THE PROBLEM - Return every line from the records below with the string "cabinet".

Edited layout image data
▼

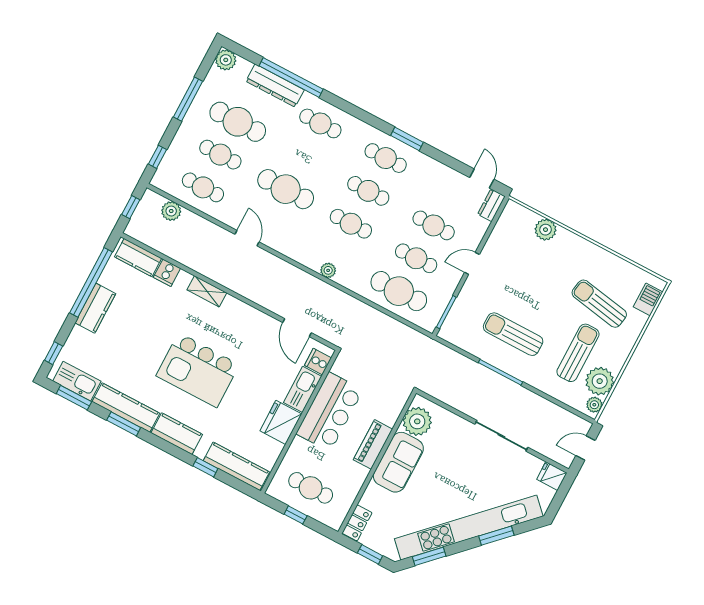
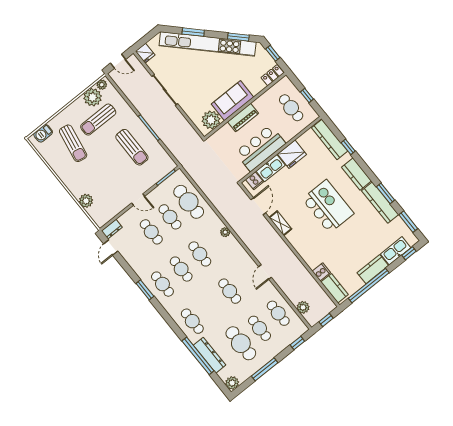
cafe table: (286, 189) -> (230, 291), width x0.73, depth x0.74
shelving: (207, 291) -> (280, 223), moved
kitchen sink: (77, 381) -> (396, 251), moved, turned 90

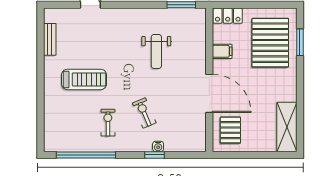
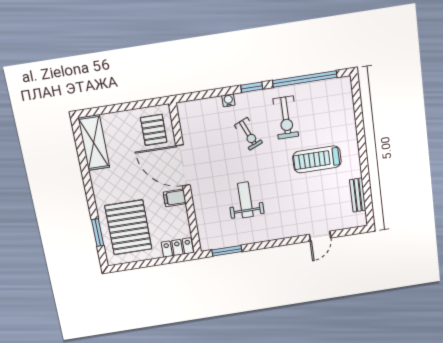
filing cabinet: (222, 51) -> (175, 198), moved
exercise bike: (108, 123) -> (286, 118), width x1.38, depth x1.39
window: (155, 155) -> (252, 87), moved

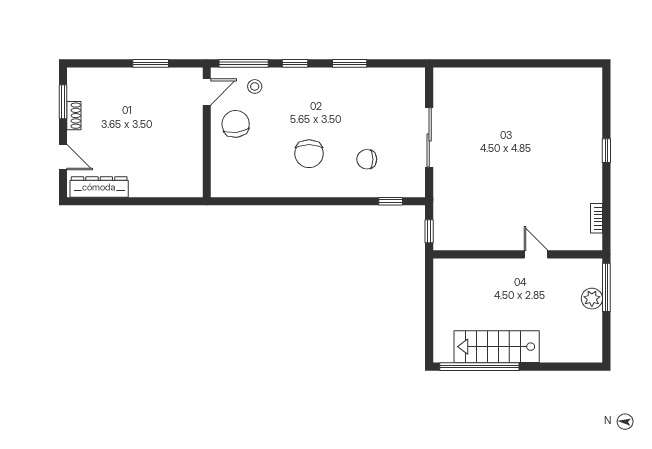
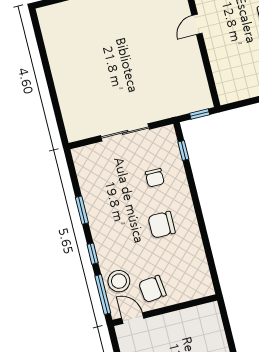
stool: (255, 86) -> (119, 281), width x1.89, depth x1.89
chair: (309, 154) -> (162, 225), turned 180

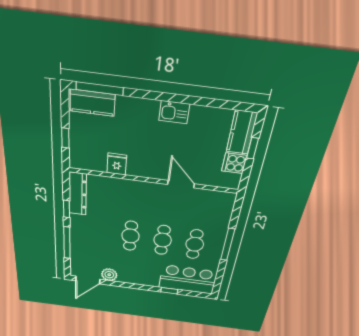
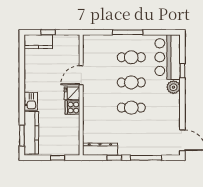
window: (100, 89) -> (22, 136), width x0.69
kitchen counter: (92, 103) -> (31, 133), width x1.50
kitchen sink: (174, 112) -> (31, 101), moved
cooker: (234, 163) -> (73, 108), moved, turned 90
fridge: (117, 164) -> (72, 93), moved
plant: (109, 275) -> (173, 87), moved

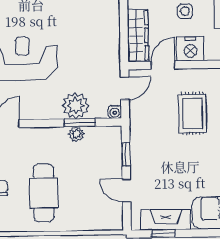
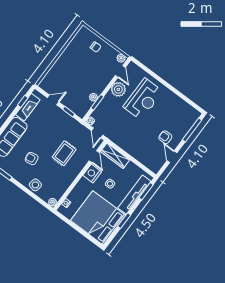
plant: (76, 106) -> (118, 89), moved
rug: (193, 113) -> (64, 153), turned 90
cafe table: (44, 193) -> (79, 64), removed

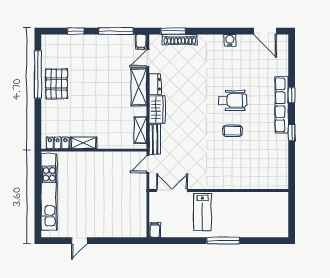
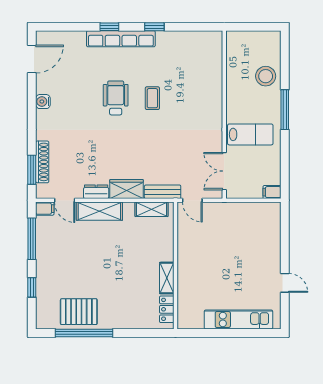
pallet: (57, 84) -> (79, 312), moved
kitchen unit: (49, 192) -> (238, 320), width x0.73
stool: (251, 225) -> (266, 76), added

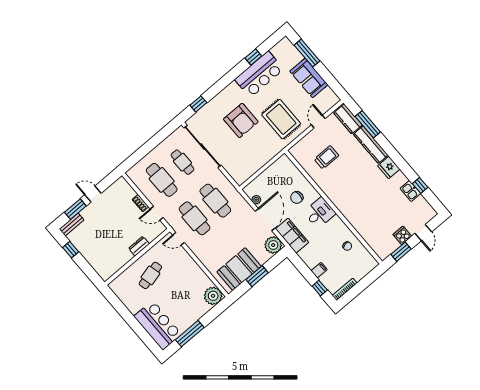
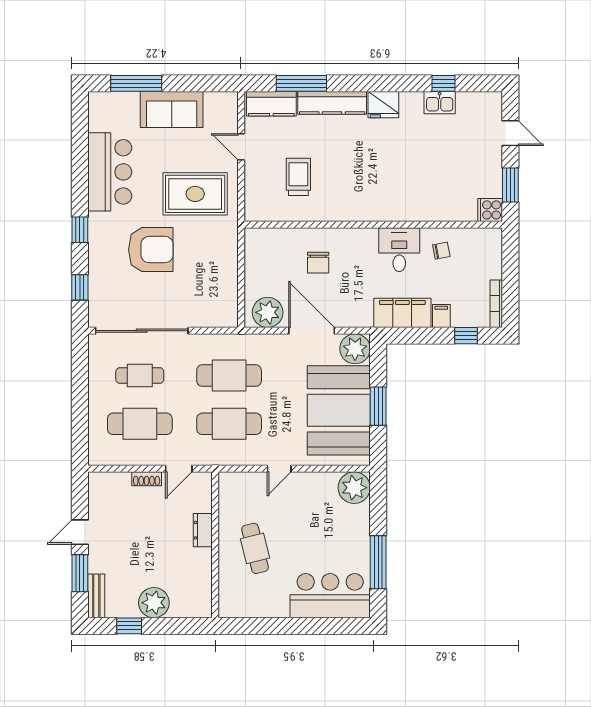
window: (253, 57) -> (80, 230), moved
plant: (256, 200) -> (268, 312), width x1.87, depth x1.87
desk: (320, 213) -> (399, 250), moved
cooker: (402, 235) -> (490, 210), moved
filing cabinet: (292, 236) -> (402, 313), moved
door: (179, 239) -> (279, 469), moved
plant: (90, 252) -> (154, 603), added
booth: (239, 269) -> (339, 410), width x1.36, depth x1.42

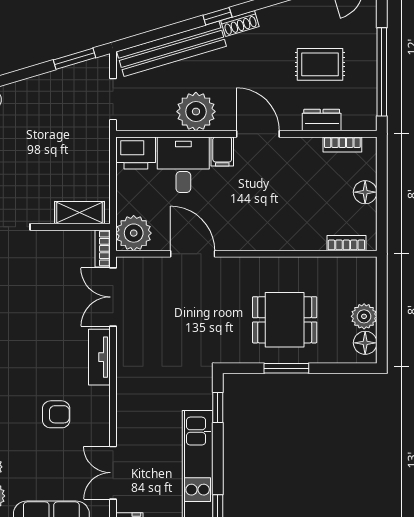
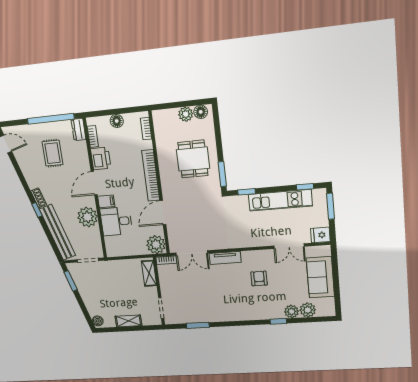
dresser: (322, 120) -> (78, 129), moved
printer: (136, 153) -> (101, 158), moved
bookcase: (262, 240) -> (151, 175), added
window: (286, 368) -> (222, 174), moved

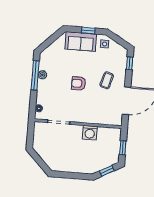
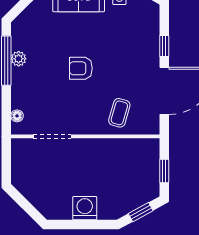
window: (130, 63) -> (164, 46), moved
coffee table: (107, 80) -> (119, 113), moved
washing machine: (90, 133) -> (85, 208), moved, turned 180

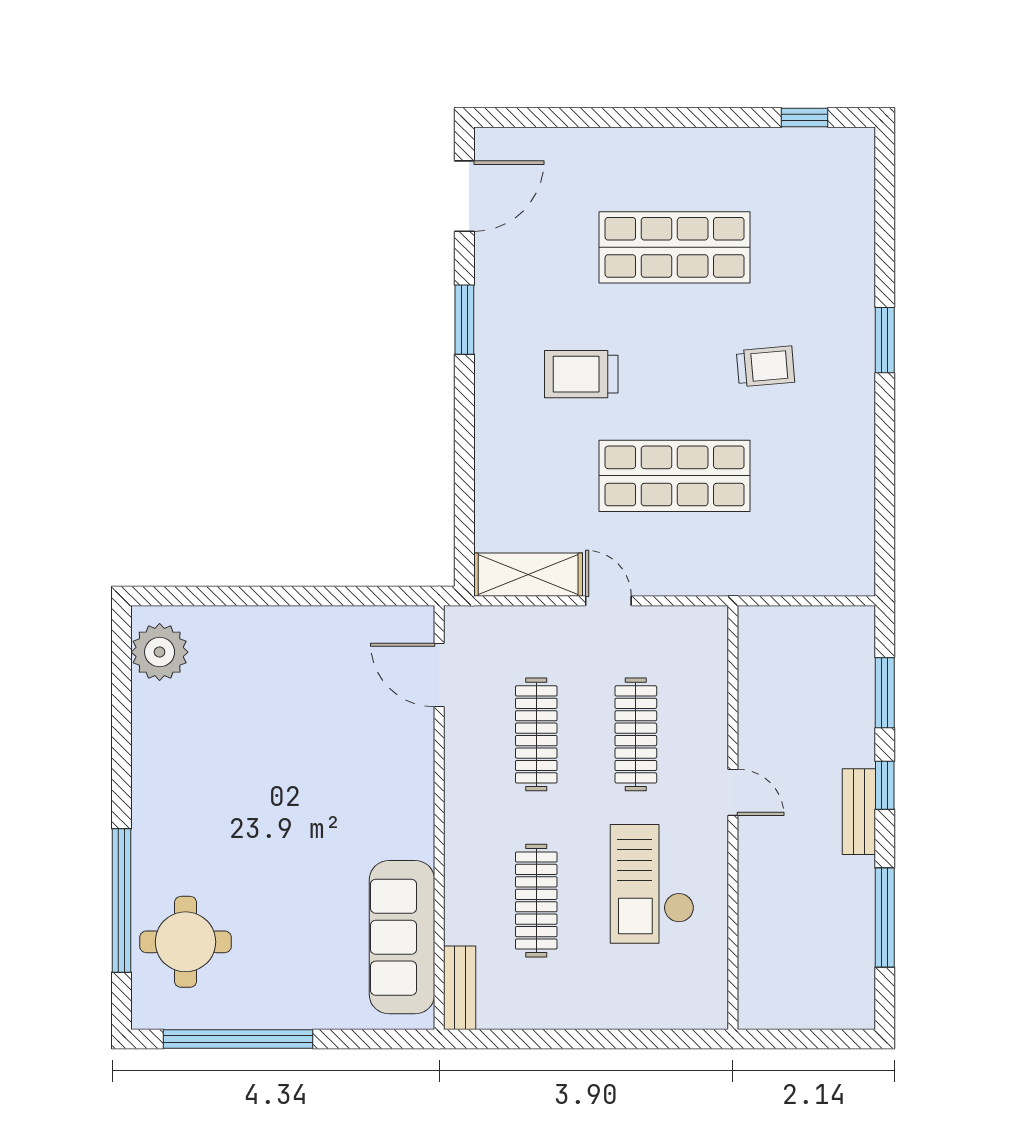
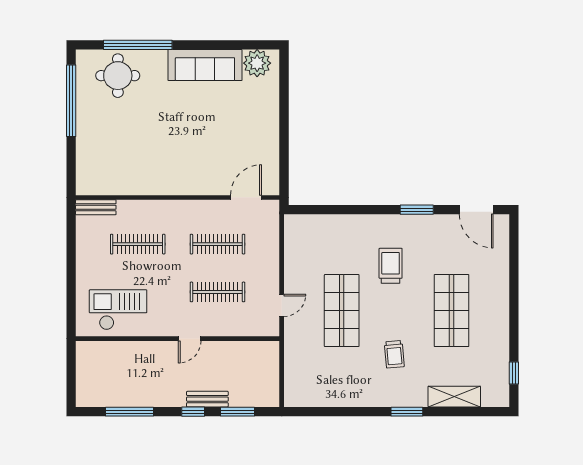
shelving: (528, 575) -> (454, 397), moved, turned 90
door: (608, 601) -> (282, 305), moved
bench: (859, 812) -> (207, 399), moved
checkout: (652, 884) -> (118, 310), moved
sofa: (402, 937) -> (205, 65), moved, turned 180

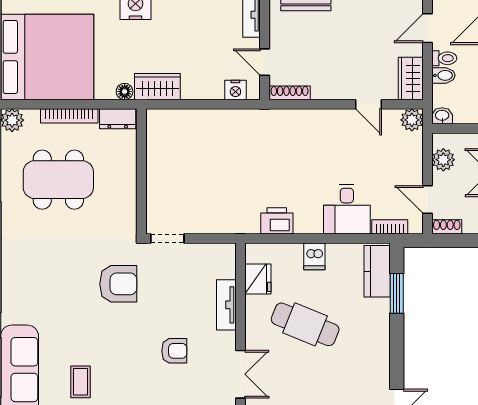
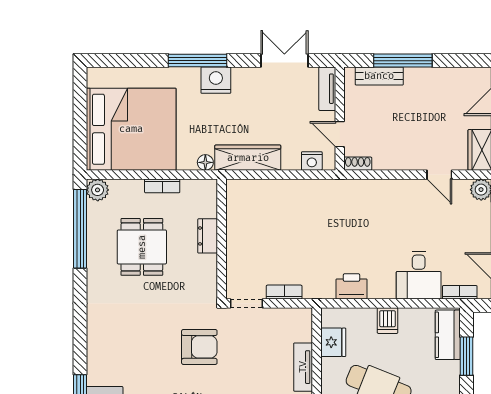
wardrobe: (157, 87) -> (248, 158), width x1.50
shoe rack: (290, 93) -> (358, 164), width x0.70
bookcase: (69, 116) -> (162, 186), width x0.64
dresser: (118, 119) -> (208, 236), moved, turned 90
dining table: (58, 180) -> (142, 247), width x0.73
bookcase: (207, 227) -> (284, 292), added

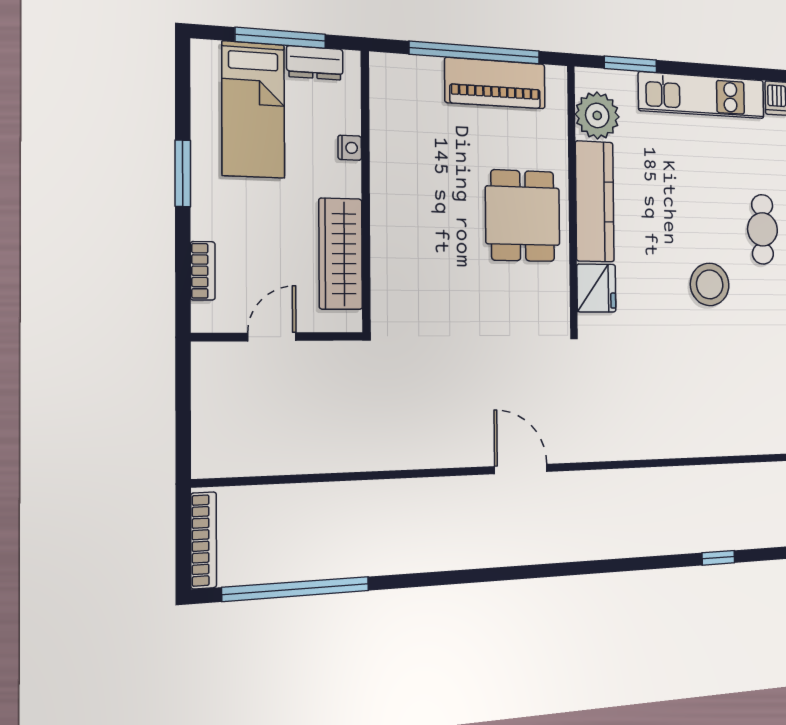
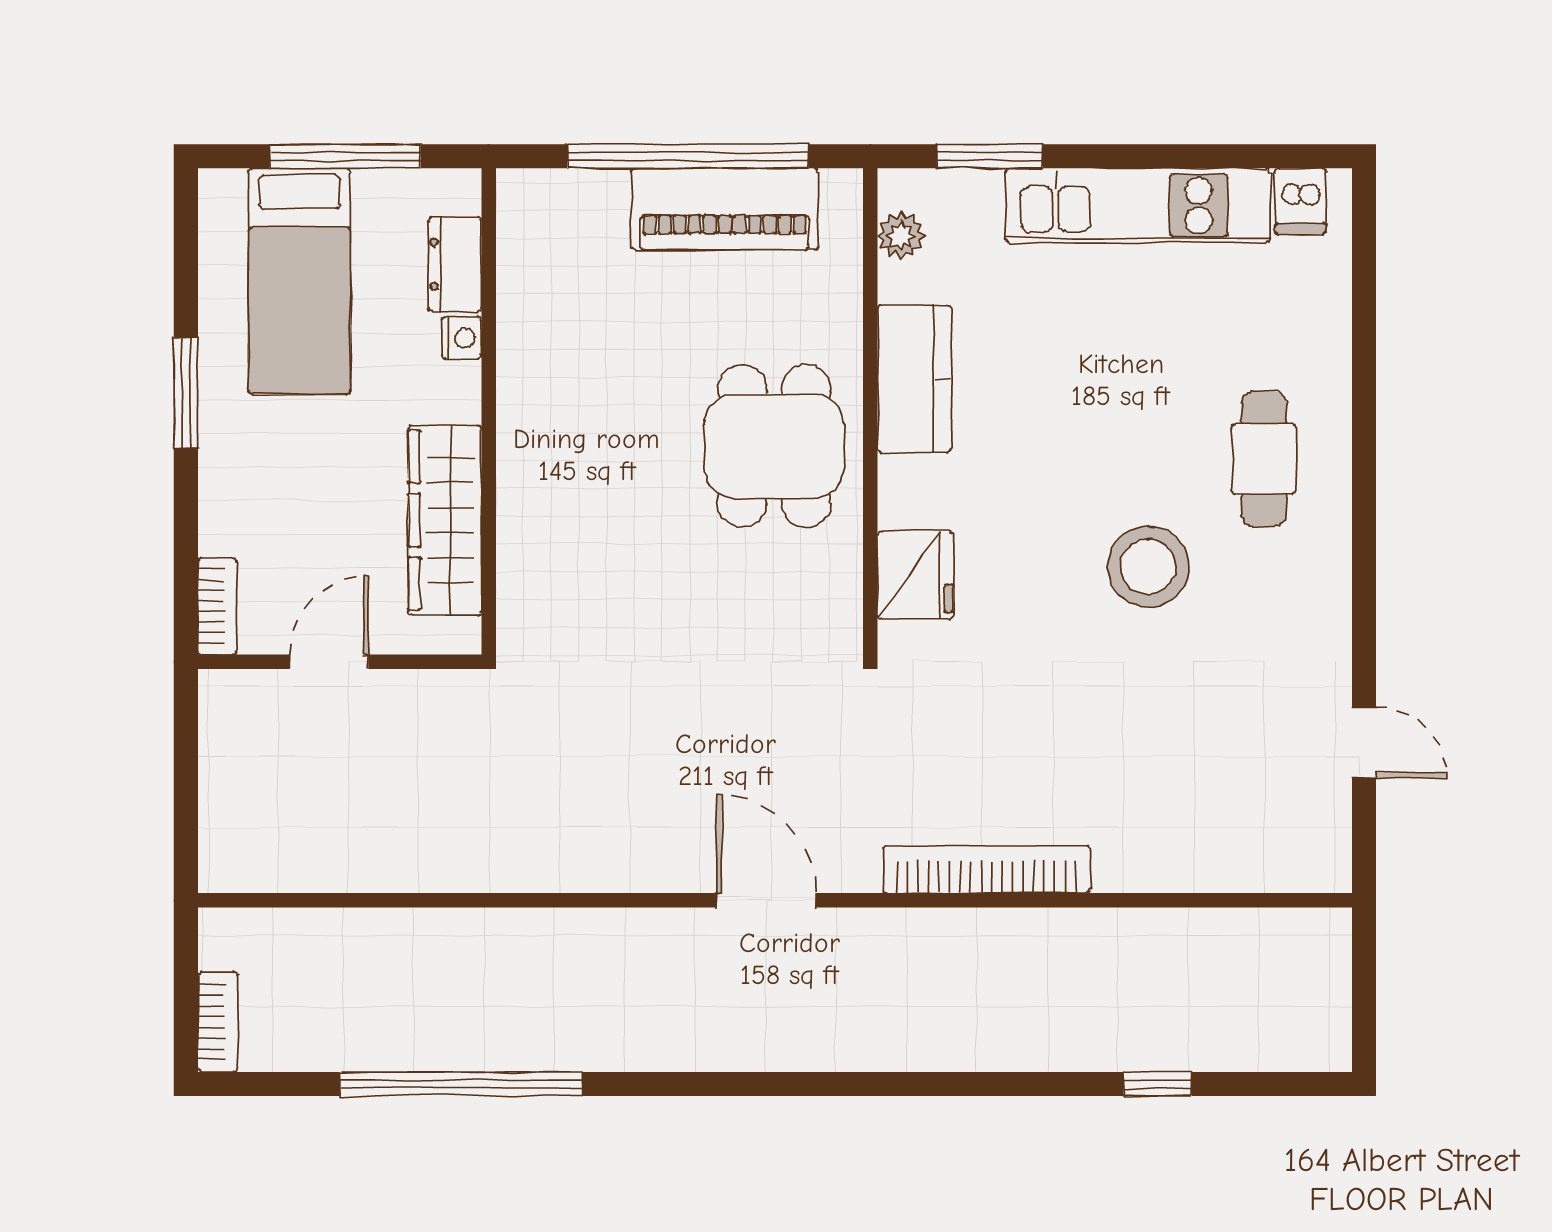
dresser: (315, 63) -> (455, 264), moved, turned 90
plant: (597, 115) -> (901, 236), width x0.53, depth x0.53
kitchen counter: (595, 201) -> (914, 379), width x0.67
bookcase: (203, 271) -> (217, 606), moved
bookcase: (634, 447) -> (986, 870), added
bookcase: (204, 540) -> (218, 1022), width x0.64
window: (296, 589) -> (461, 1084), moved

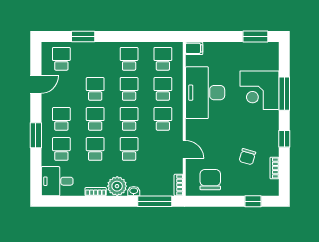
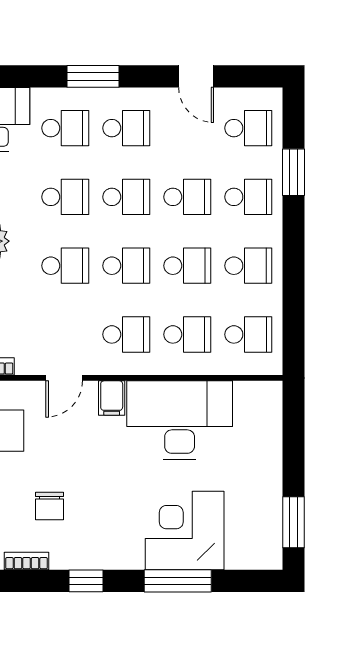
filing cabinet: (194, 48) -> (112, 398), moved
school desk: (95, 59) -> (248, 197), added
chair: (247, 157) -> (49, 506), turned -106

▲

WRITTEN ANSWER -
filing cabinet: (222, 51) -> (175, 198), moved
filing cabinet: (292, 236) -> (402, 313), moved
filing cabinet: (194, 48) -> (112, 398), moved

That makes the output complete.